Work instructions
For the entries below, copy exactly the line that contains "turquoise pencil: 10 -> 6" through the line that contains "yellow hammer: 4 -> 6", both ends included, and exclude all pictures.

*** Opening of Exercise input ***

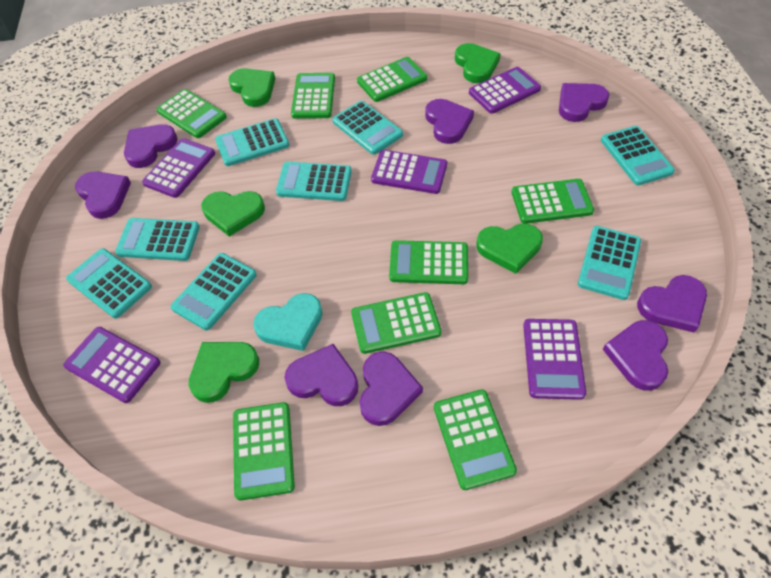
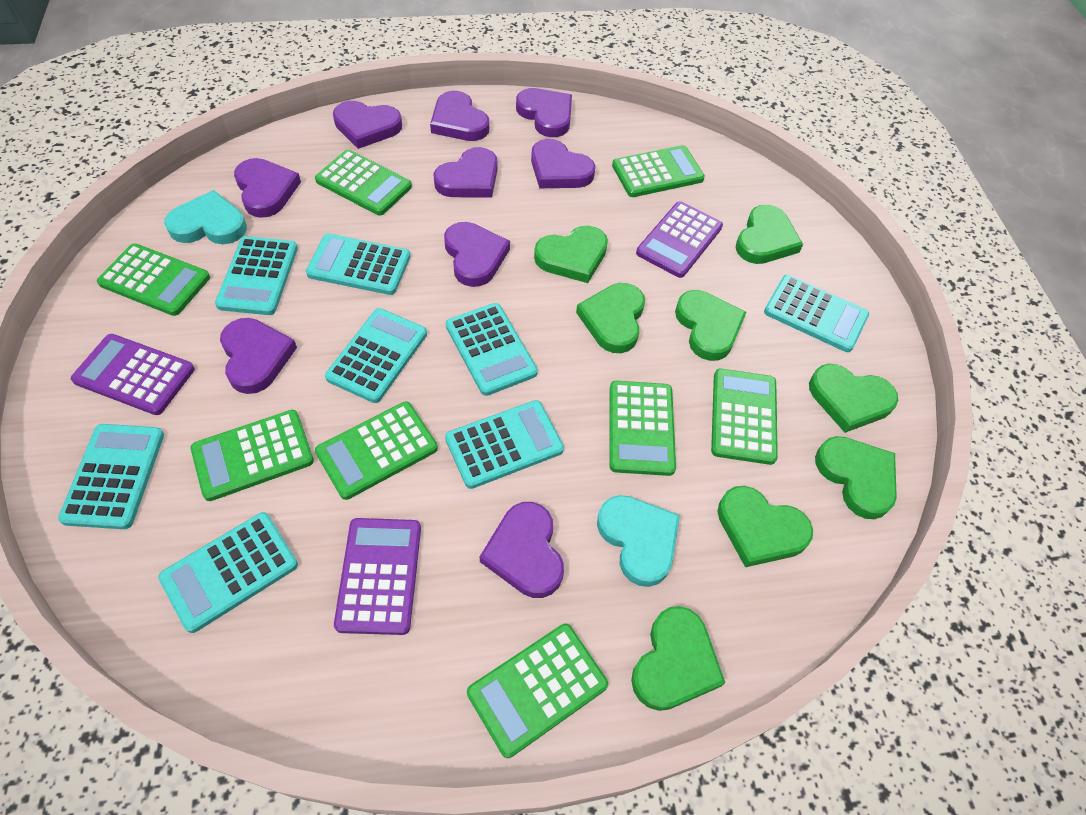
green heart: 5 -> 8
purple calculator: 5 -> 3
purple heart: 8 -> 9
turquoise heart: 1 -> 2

*** Close of Exercise input ***
*** Opening of Exercise input ***

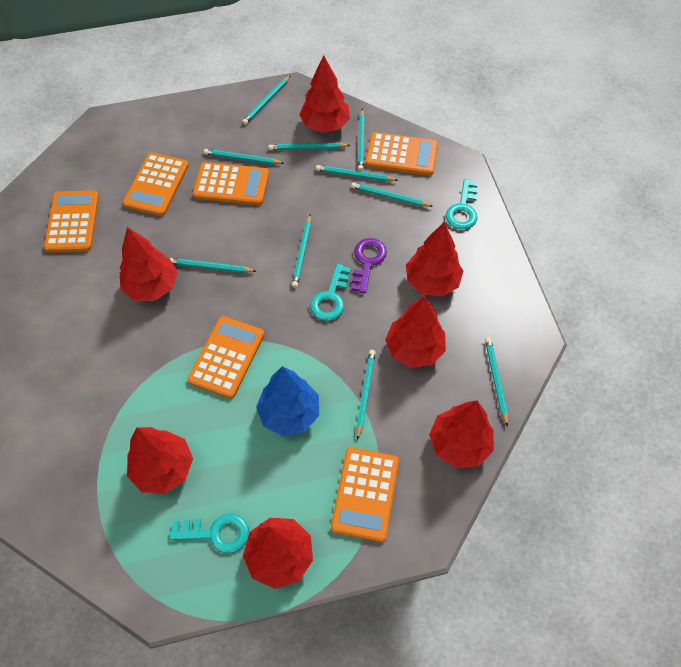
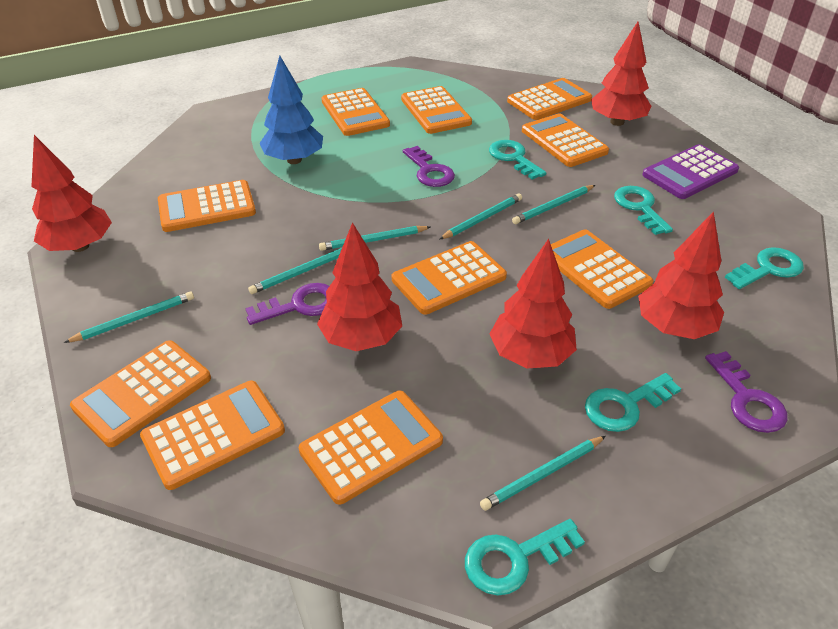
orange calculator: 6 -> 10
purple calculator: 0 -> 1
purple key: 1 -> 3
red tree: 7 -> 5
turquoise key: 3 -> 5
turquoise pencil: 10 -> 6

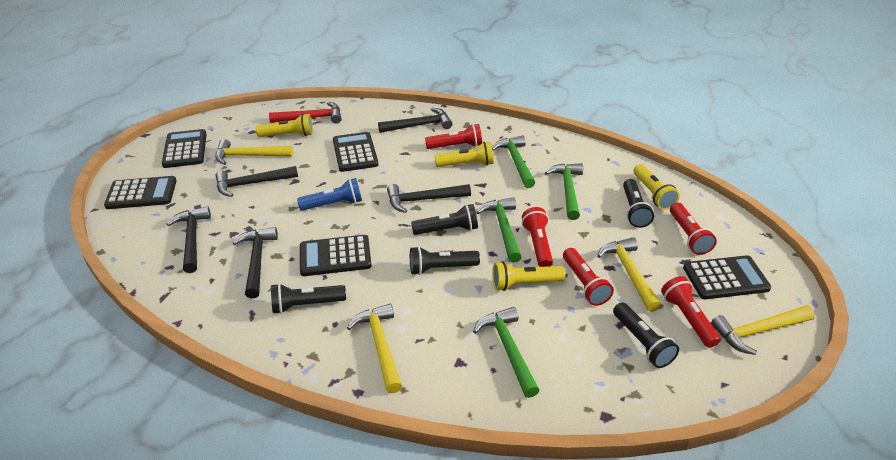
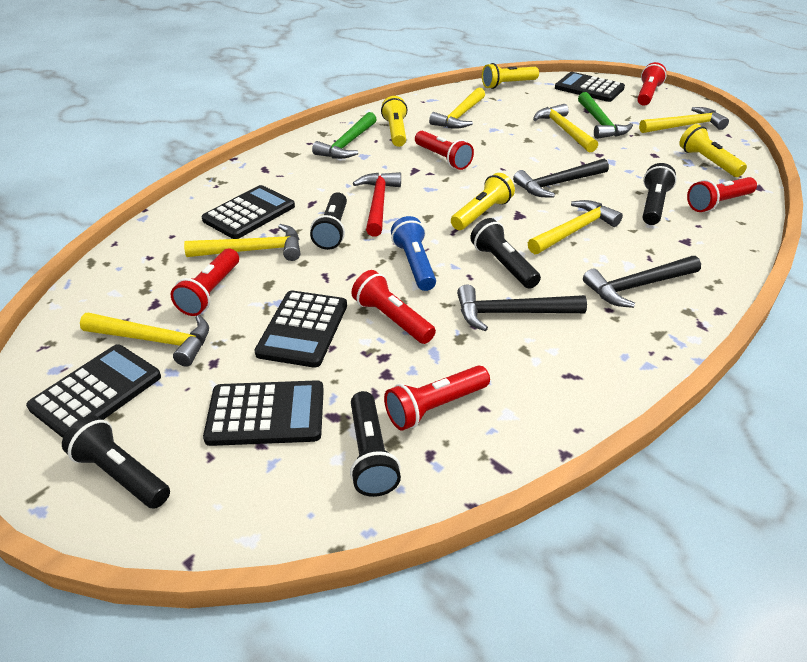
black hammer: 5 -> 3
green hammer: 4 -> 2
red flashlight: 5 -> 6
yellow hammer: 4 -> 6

*** Close of Exercise input ***
*** Opening of Exercise input ***

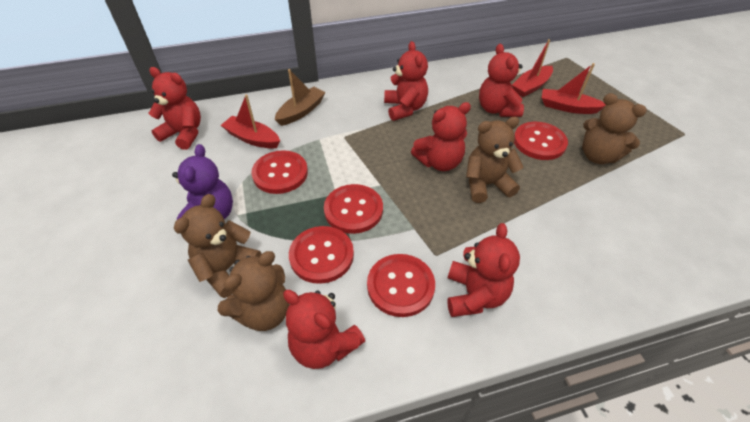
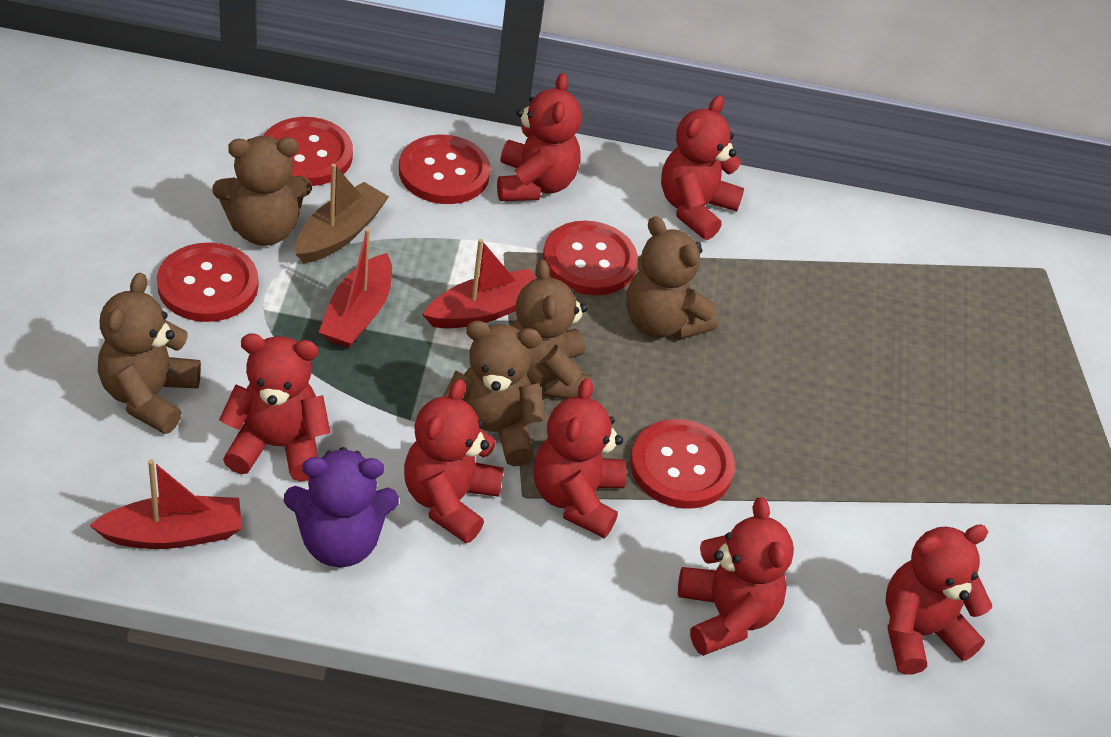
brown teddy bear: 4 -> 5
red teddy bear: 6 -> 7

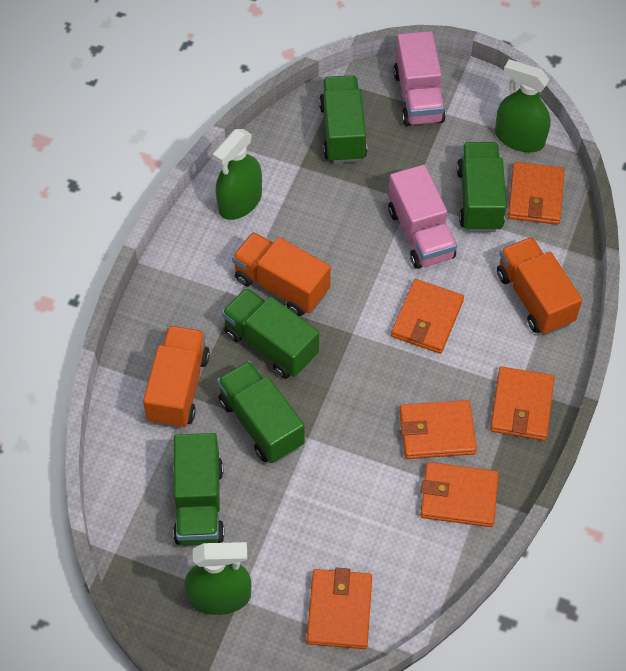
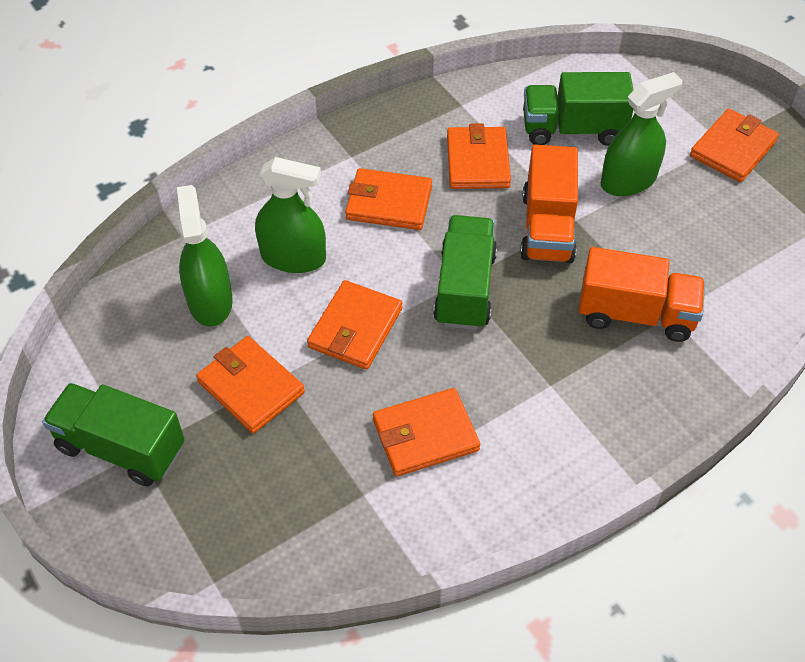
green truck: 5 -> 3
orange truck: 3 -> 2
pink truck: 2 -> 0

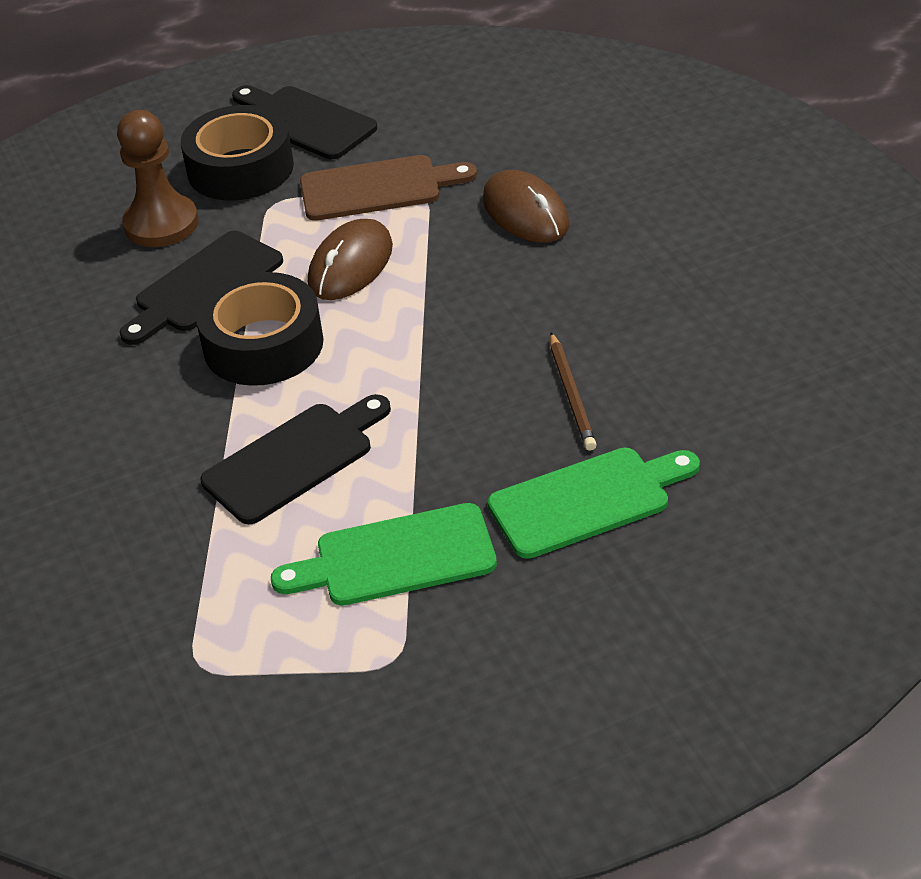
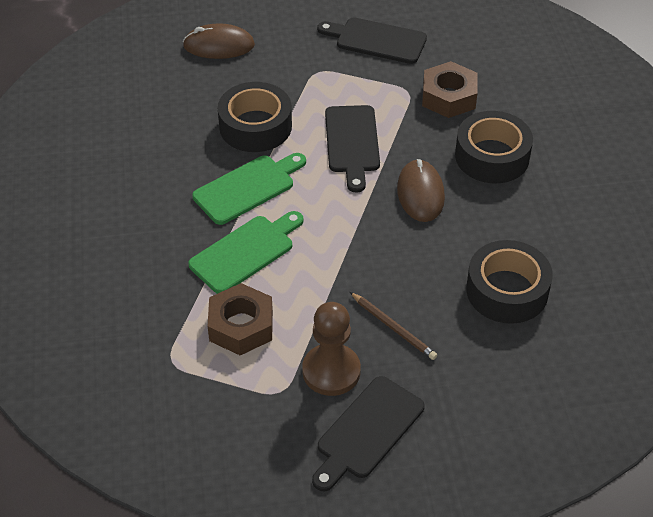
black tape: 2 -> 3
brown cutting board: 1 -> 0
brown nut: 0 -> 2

*** Close of Exercise input ***

Solution for this exercise
turquoise pencil: 10 -> 6

black hammer: 5 -> 3
green hammer: 4 -> 2
red flashlight: 5 -> 6
yellow hammer: 4 -> 6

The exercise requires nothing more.